** Task data **
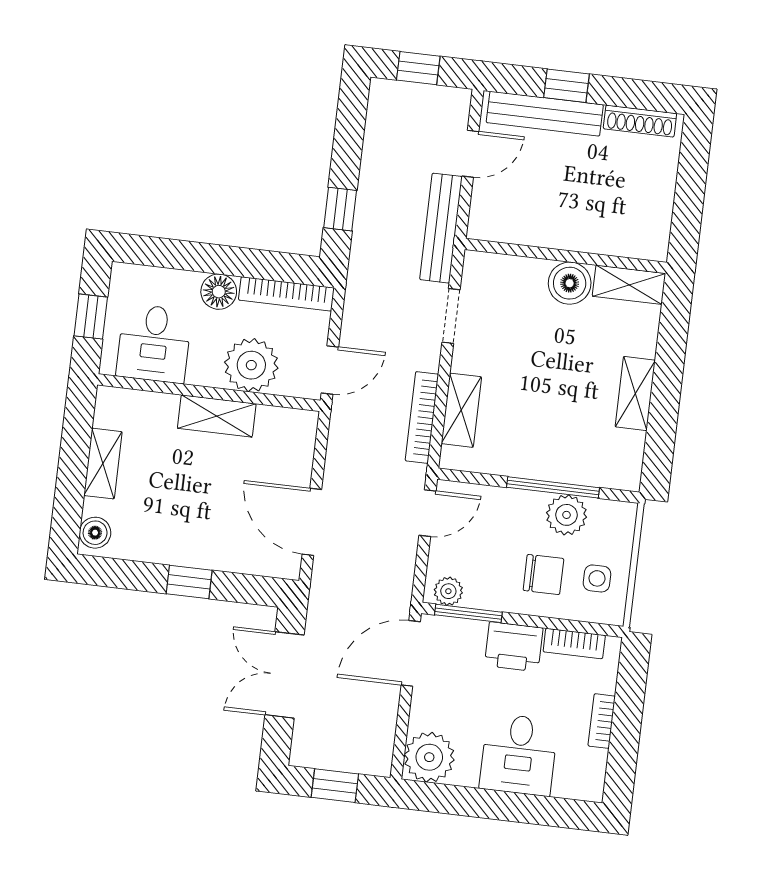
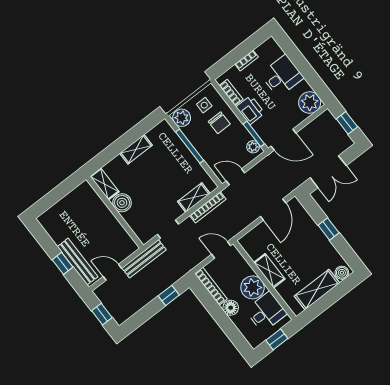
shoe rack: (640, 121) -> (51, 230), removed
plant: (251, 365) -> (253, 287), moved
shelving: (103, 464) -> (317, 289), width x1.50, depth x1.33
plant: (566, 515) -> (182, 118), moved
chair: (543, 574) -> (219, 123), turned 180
...
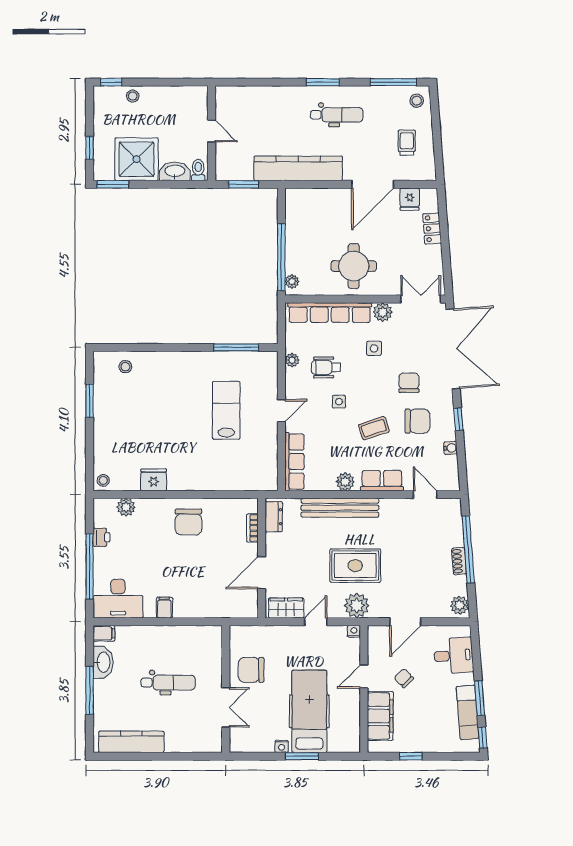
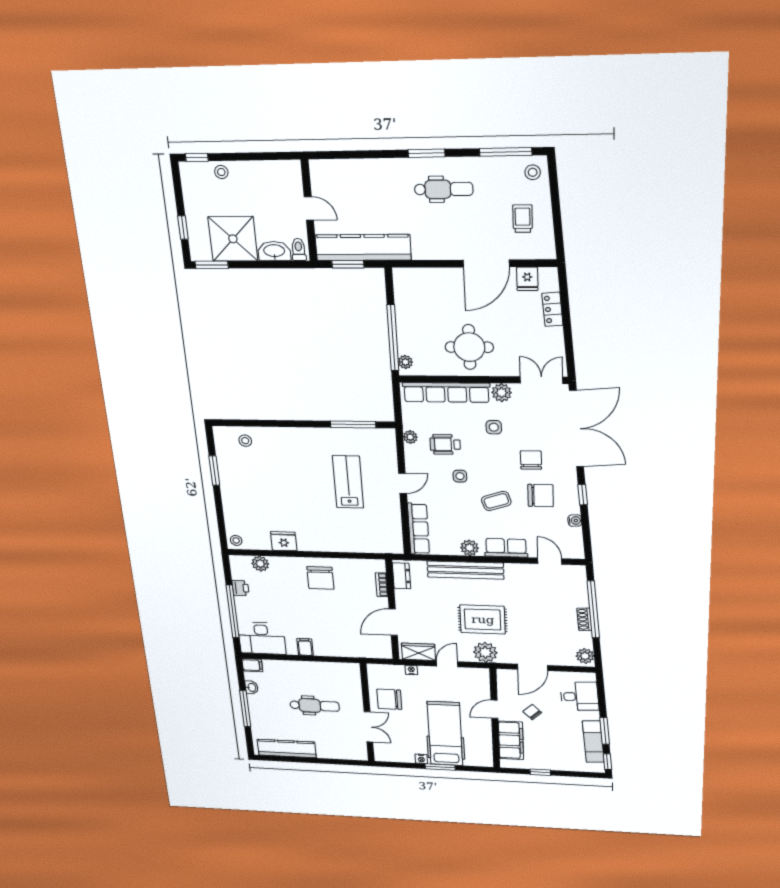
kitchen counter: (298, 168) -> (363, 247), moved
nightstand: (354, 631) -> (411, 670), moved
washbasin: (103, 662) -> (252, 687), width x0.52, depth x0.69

** Instructions for the task **
In the listing above, find the line containing "shelving: (103, 464)" and the line containing "chair: (543, 574) -> (219, 123), turned 180", then quote both, plus every line between them, exactly as written.

** Reply to the exercise **
shelving: (103, 464) -> (317, 289), width x1.50, depth x1.33
plant: (566, 515) -> (182, 118), moved
chair: (543, 574) -> (219, 123), turned 180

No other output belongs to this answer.